PROVIDED RECORDS: Begin

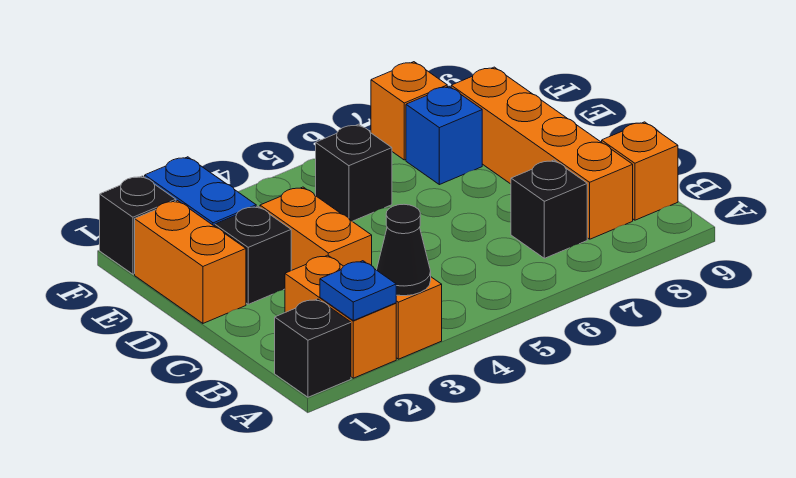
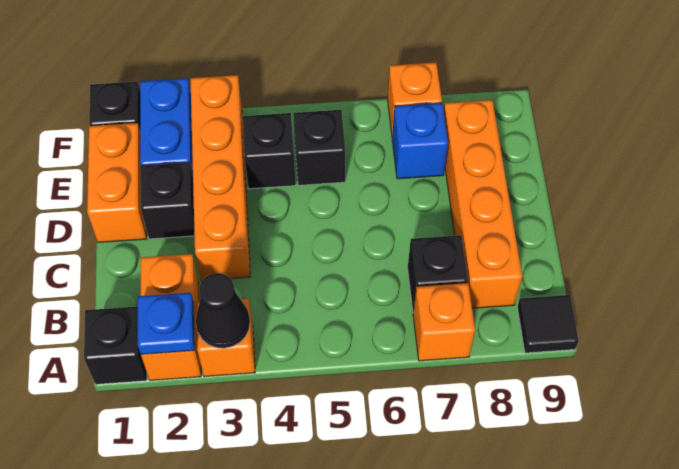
none -> black tile A9 level 1
orange brick B9 level 1 -> orange brick A7 level 1
orange brick C3:D3 level 1 -> orange brick C3:F3 level 1
none -> black brick E4 level 1

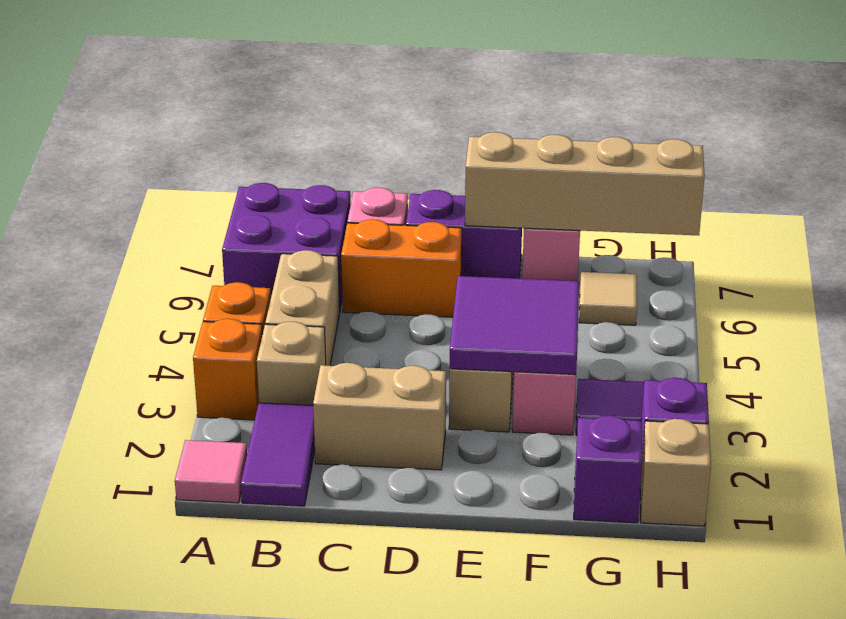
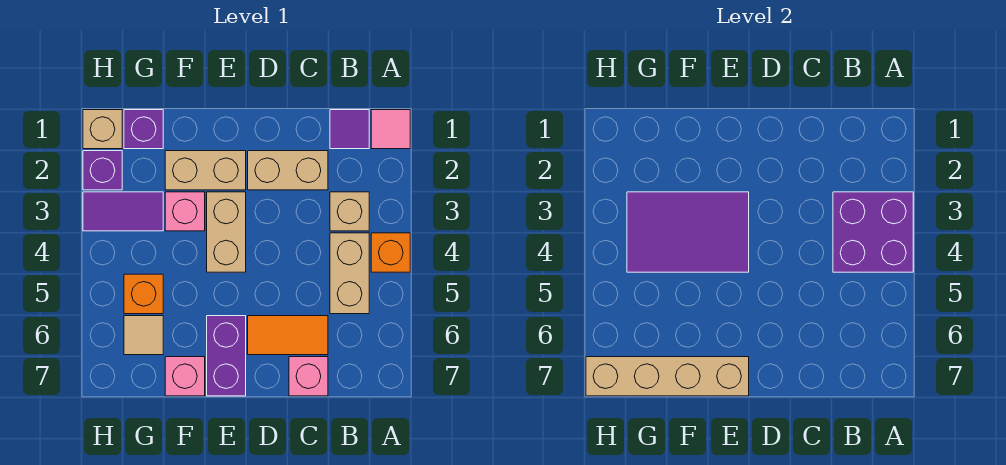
orange brick A3 level 1 -> orange brick G5 level 1
purple brick A6:B7 level 1 -> purple brick A3:B4 level 2
purple tile B1:B2 level 1 -> purple tile B1 level 1
orange brick C6:D6 level 1 -> orange tile C6:D6 level 1
purple brick D7:E7 level 1 -> purple brick E6:E7 level 1
none -> tan brick E2:F2 level 1
purple tile E3:F4 level 2 -> purple tile E3:G4 level 2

PROVIDED RECORDS: End

# HOW TO COMPLETE THIS TASK
The answer is a faithful copy of the records above, with the pictures removed.

# THE COMPLETED TASK
none -> black tile A9 level 1
orange brick B9 level 1 -> orange brick A7 level 1
orange brick C3:D3 level 1 -> orange brick C3:F3 level 1
none -> black brick E4 level 1

orange brick A3 level 1 -> orange brick G5 level 1
purple brick A6:B7 level 1 -> purple brick A3:B4 level 2
purple tile B1:B2 level 1 -> purple tile B1 level 1
orange brick C6:D6 level 1 -> orange tile C6:D6 level 1
purple brick D7:E7 level 1 -> purple brick E6:E7 level 1
none -> tan brick E2:F2 level 1
purple tile E3:F4 level 2 -> purple tile E3:G4 level 2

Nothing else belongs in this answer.